Task instructions:
Only the pictures are to be left out; set down the rest of the records exactly.

□ □ □ □

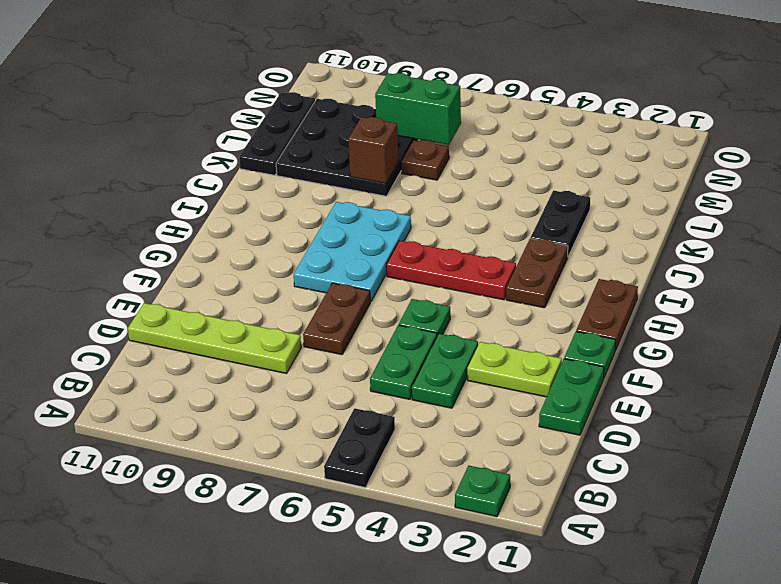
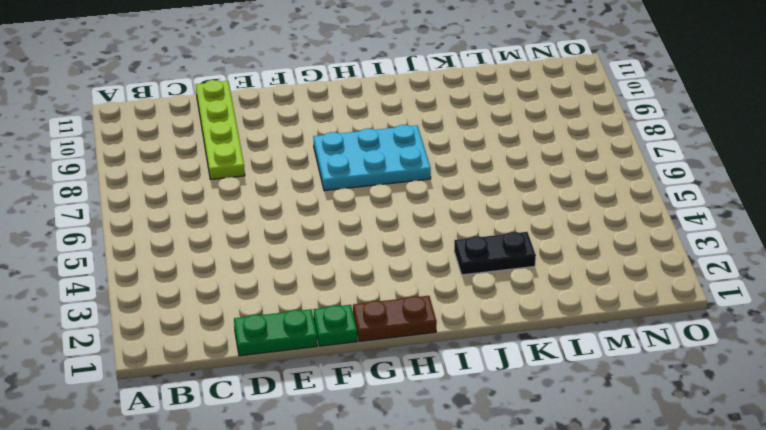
none -> green plate A2 level 1
none -> black plate A5:B5 level 1
none -> green plate D4:E4 level 1

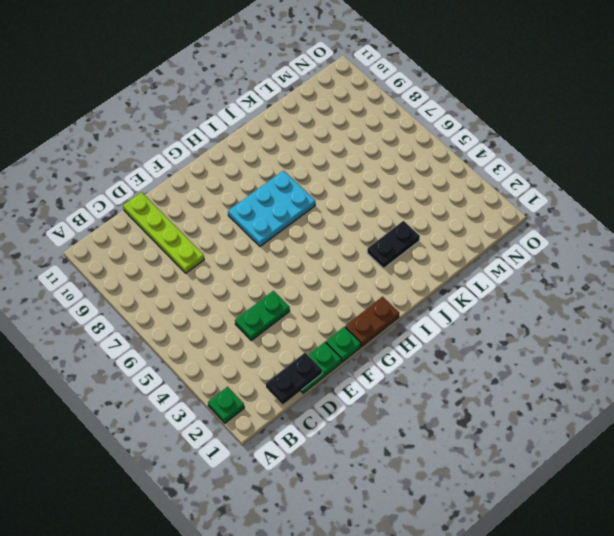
black plate C1:D1 level 2 -> black plate A5:B5 level 1
none -> green plate D5:E5 level 1
none -> lime plate E2:E3 level 1
none -> brown plate E7:F7 level 1

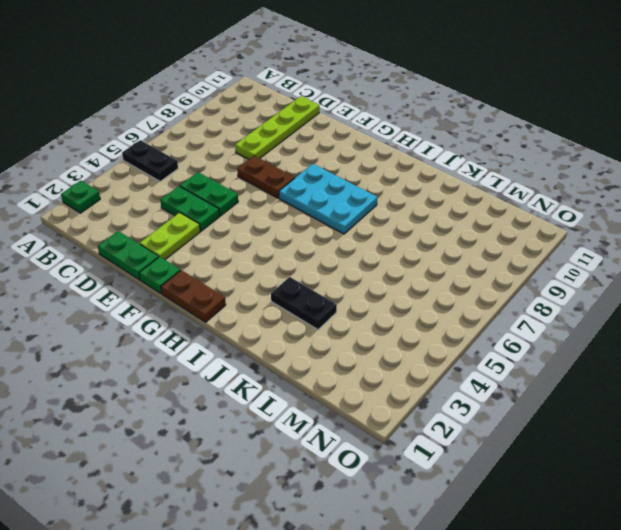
none -> green plate F5 level 1
none -> brown plate H3:I3 level 1
none -> red plate H4:H6 level 1

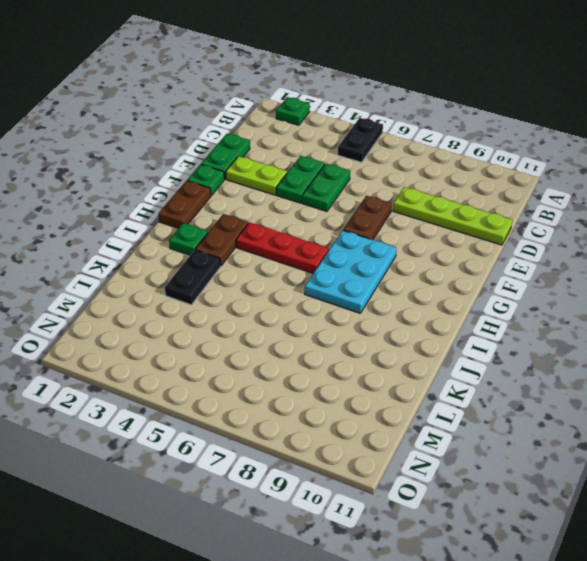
green plate I2 level 1 -> green plate F5 level 1
none -> black plate K8:M10 level 1
none -> black plate K11:M11 level 1
none -> brown plate L7 level 1

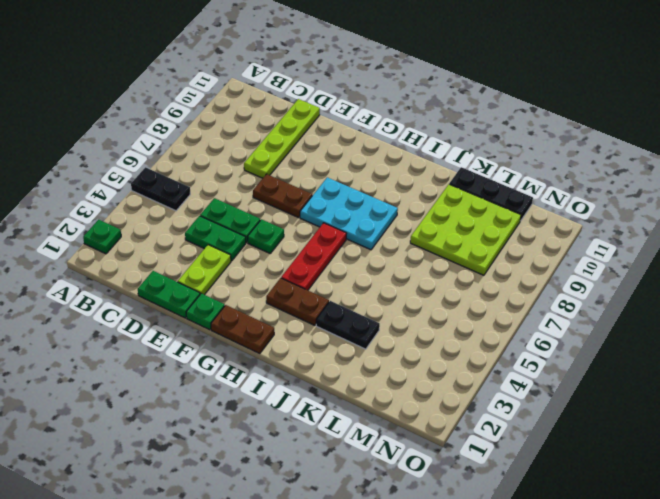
lime plate K8:M10 level 1 -> black plate K8:M10 level 1
none -> brown plate L7 level 1
none -> brown brick K8 level 2
none -> green brick M7:M8 level 2

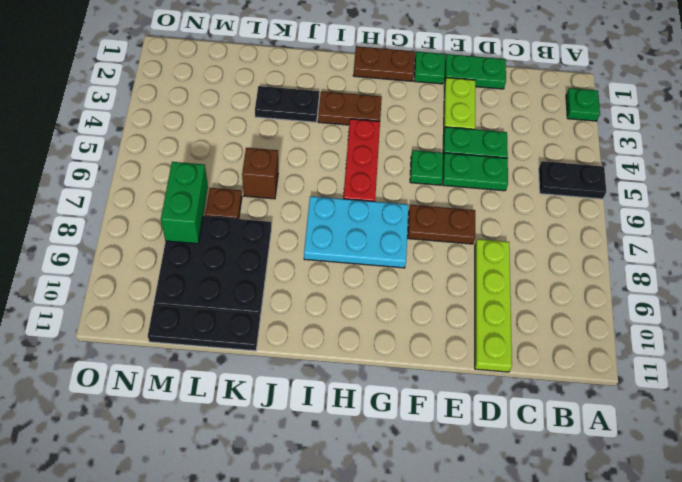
brown brick K6 level 1 -> brown brick K8 level 2

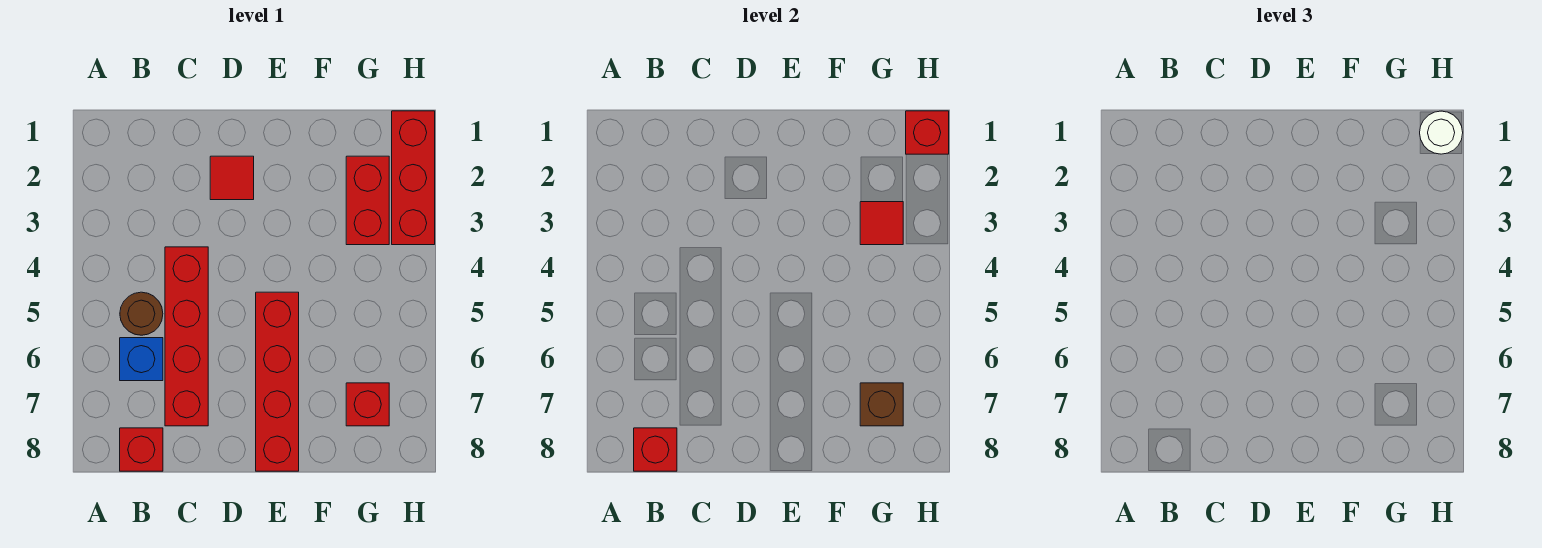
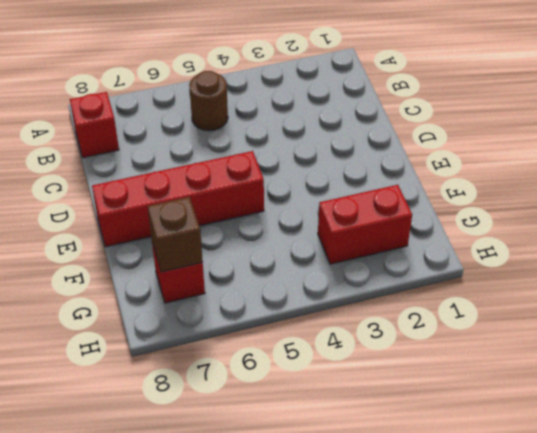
none -> blue brick B6 level 1
none -> red brick C4:C7 level 1
none -> red tile D2 level 1

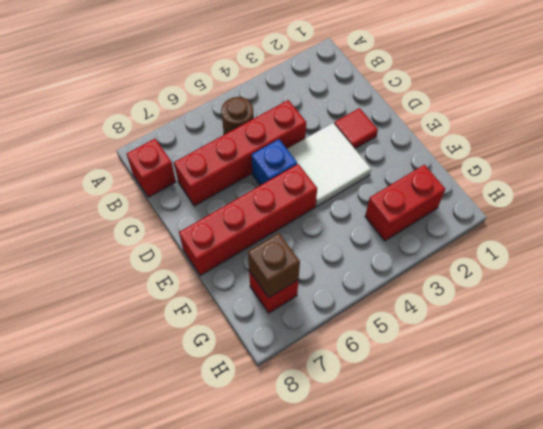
white tile D3:E4 level 1 -> none
blue brick D5 level 1 -> blue brick B6 level 1
none -> red brick H1:H3 level 1
none -> red brick B8 level 2
none -> red tile G3 level 2

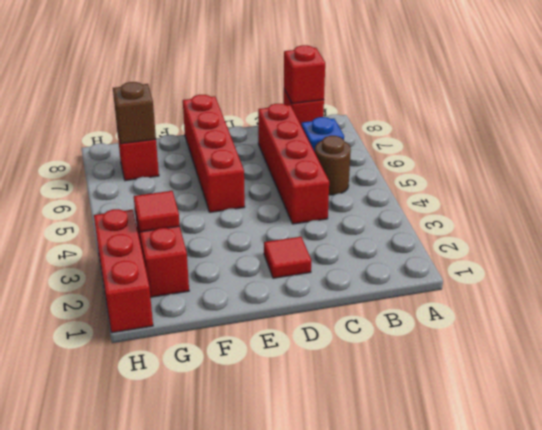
none -> red brick H1 level 2
none -> white round brick H1 level 3

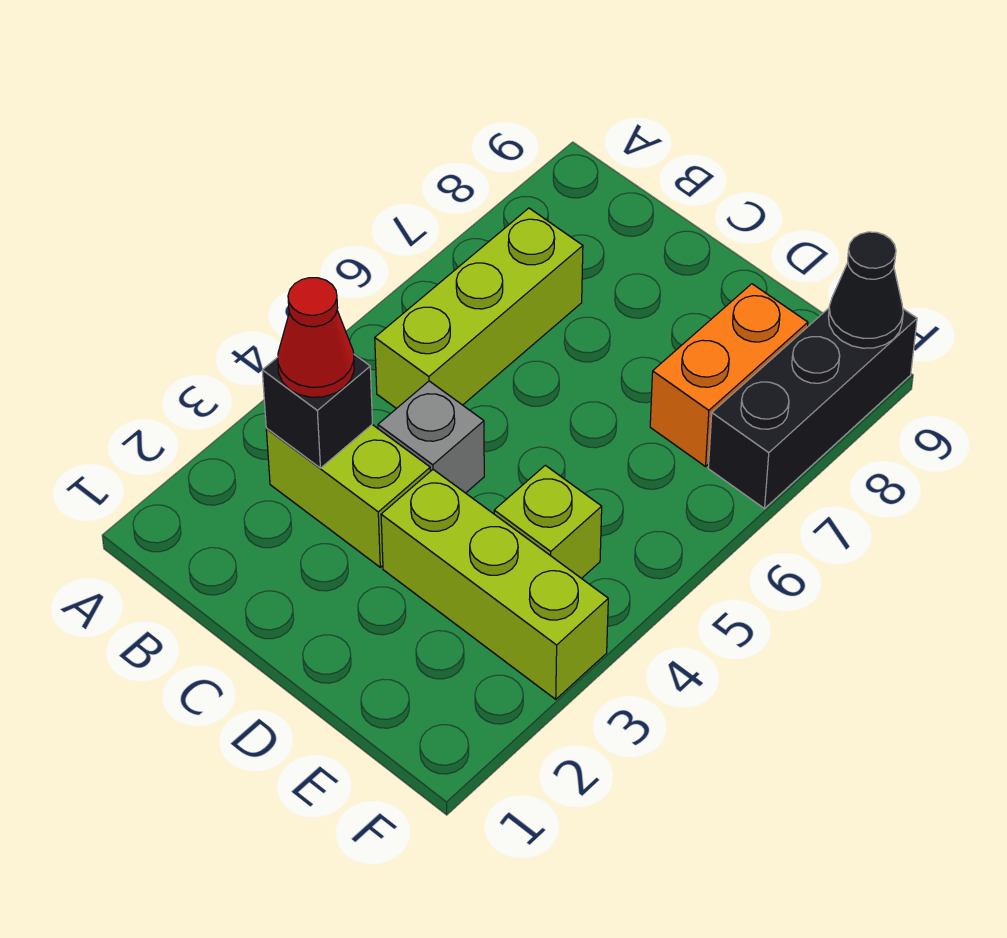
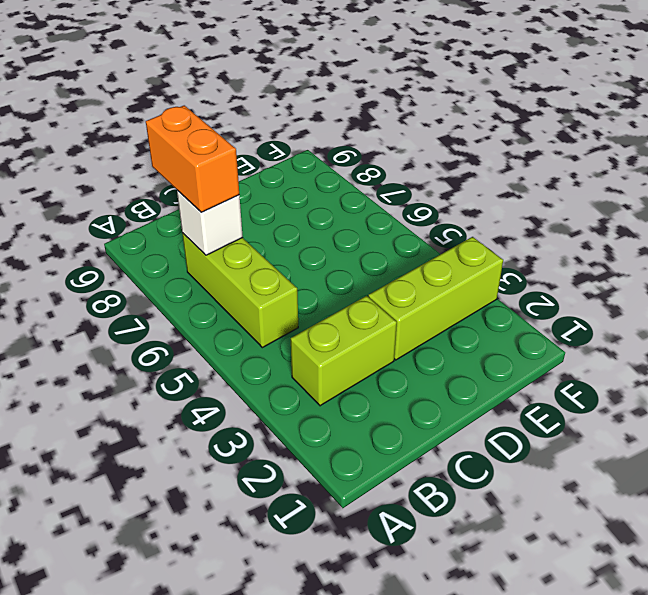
white brick B7 level 2 -> none
orange brick B7:B8 level 3 -> orange brick E7:E8 level 1
none -> grey brick C4 level 1
none -> lime brick E4 level 1

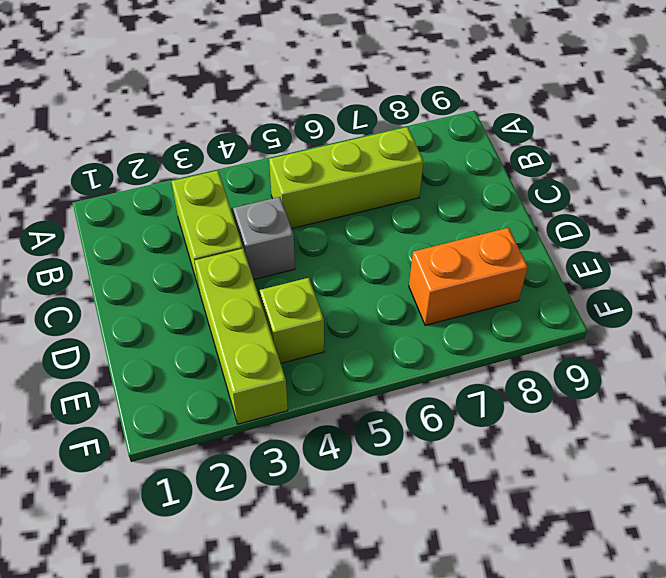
none -> black brick F7:F9 level 1
none -> black brick B3 level 2

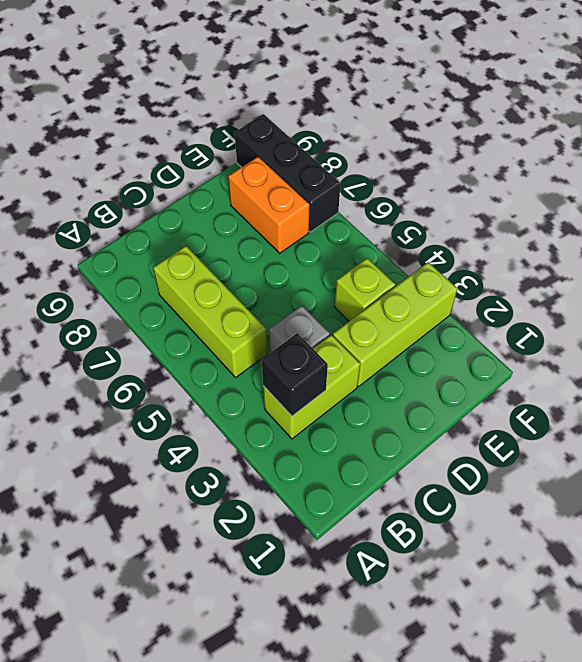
none -> black cone F9 level 2
none -> red cone B3 level 3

□ □ □ □

Solution for this problem:
none -> green plate A2 level 1
none -> black plate A5:B5 level 1
none -> green plate D4:E4 level 1

black plate C1:D1 level 2 -> black plate A5:B5 level 1
none -> green plate D5:E5 level 1
none -> lime plate E2:E3 level 1
none -> brown plate E7:F7 level 1

none -> green plate F5 level 1
none -> brown plate H3:I3 level 1
none -> red plate H4:H6 level 1

green plate I2 level 1 -> green plate F5 level 1
none -> black plate K8:M10 level 1
none -> black plate K11:M11 level 1
none -> brown plate L7 level 1

lime plate K8:M10 level 1 -> black plate K8:M10 level 1
none -> brown plate L7 level 1
none -> brown brick K8 level 2
none -> green brick M7:M8 level 2

brown brick K6 level 1 -> brown brick K8 level 2

none -> blue brick B6 level 1
none -> red brick C4:C7 level 1
none -> red tile D2 level 1

white tile D3:E4 level 1 -> none
blue brick D5 level 1 -> blue brick B6 level 1
none -> red brick H1:H3 level 1
none -> red brick B8 level 2
none -> red tile G3 level 2

none -> red brick H1 level 2
none -> white round brick H1 level 3

white brick B7 level 2 -> none
orange brick B7:B8 level 3 -> orange brick E7:E8 level 1
none -> grey brick C4 level 1
none -> lime brick E4 level 1

none -> black brick F7:F9 level 1
none -> black brick B3 level 2

none -> black cone F9 level 2
none -> red cone B3 level 3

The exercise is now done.